## What you need to do
Only an exact copy of the entries, stripped of pictures, will serve as the answer.
══ Records supplied
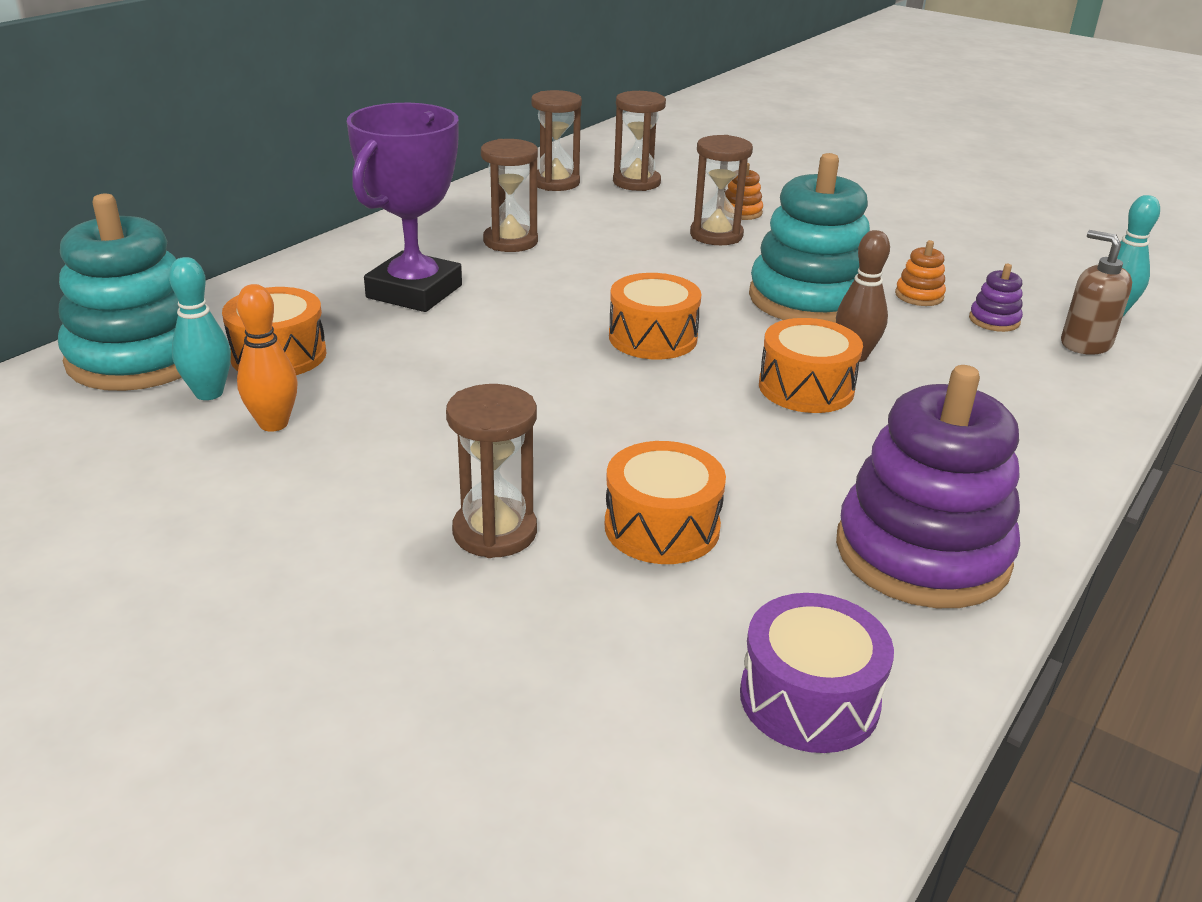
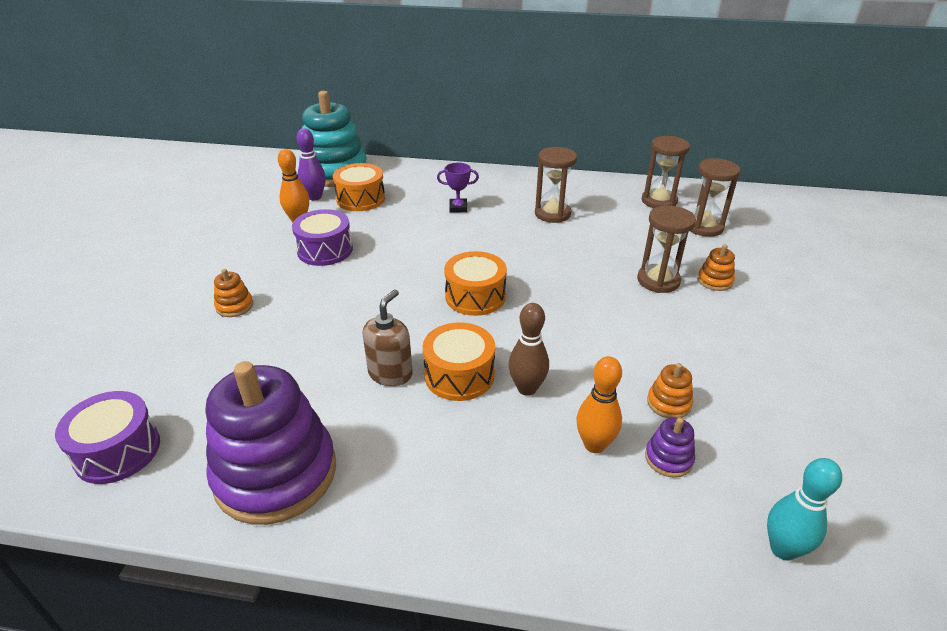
camera: 65 degrees right, 5 degrees up
(209, 393) = (315, 197): turquoise bowling pin -> purple bowling pin
(409, 418) = (325, 250): none -> purple drum
(414, 291) = (458, 208): purple trophy -> purple trophy, size x0.42
(494, 532) = (234, 306): brown hourglass -> orange stacking toy
(662, 527) = (260, 357): orange drum -> none
(808, 299) = (598, 346): turquoise stacking toy -> none
(960, 347) = (594, 445): none -> orange bowling pin
(1085, 344) = (683, 532): brown soap dispenser -> brown soap dispenser (390, 373)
════
## Solution to the problem
camera: 65 degrees right, 5 degrees up
(209, 393) = (315, 197): turquoise bowling pin -> purple bowling pin
(409, 418) = (325, 250): none -> purple drum
(414, 291) = (458, 208): purple trophy -> purple trophy, size x0.42
(494, 532) = (234, 306): brown hourglass -> orange stacking toy
(662, 527) = (260, 357): orange drum -> none
(808, 299) = (598, 346): turquoise stacking toy -> none
(960, 347) = (594, 445): none -> orange bowling pin
(1085, 344) = (683, 532): brown soap dispenser -> brown soap dispenser (390, 373)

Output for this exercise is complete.